TASK TO COMPLETE
Nothing but the lines from the one with "blue toothbrush [492,330,613,468] -> none" through the last line of the data should be restated, each word for word.

SOURCE MATERIAL
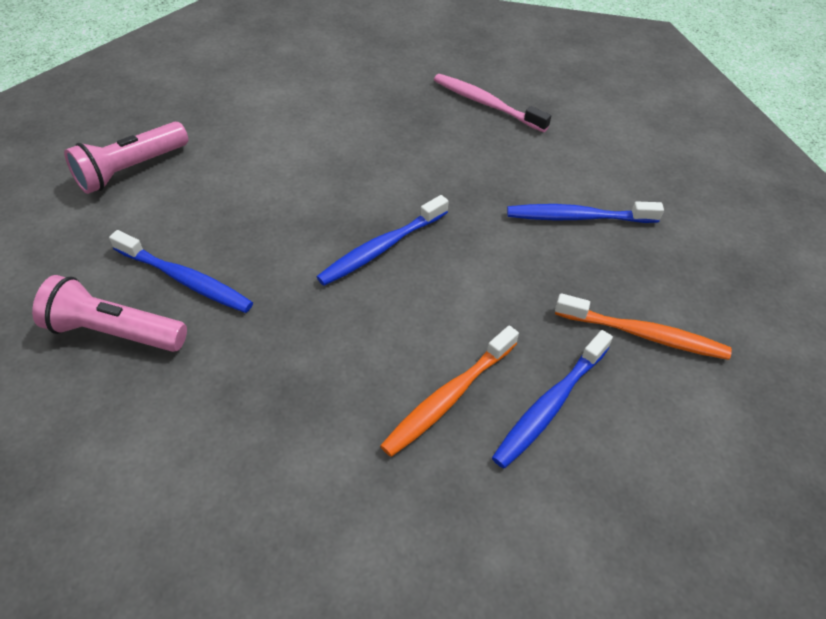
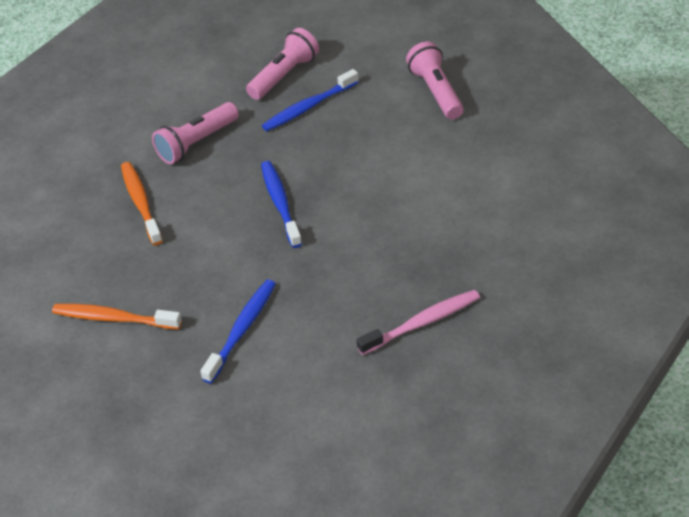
camera: 120 degrees right, 5 degrees down
blue toothbrush [492,330,613,468] -> none
orange toothbrush [555,293,732,360] -> orange toothbrush turned 60 degrees clockwise [52,304,182,329]
none -> pink flashlight [152,102,239,164]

RESULT OF THIS EXERCISE
blue toothbrush [492,330,613,468] -> none
orange toothbrush [555,293,732,360] -> orange toothbrush turned 60 degrees clockwise [52,304,182,329]
none -> pink flashlight [152,102,239,164]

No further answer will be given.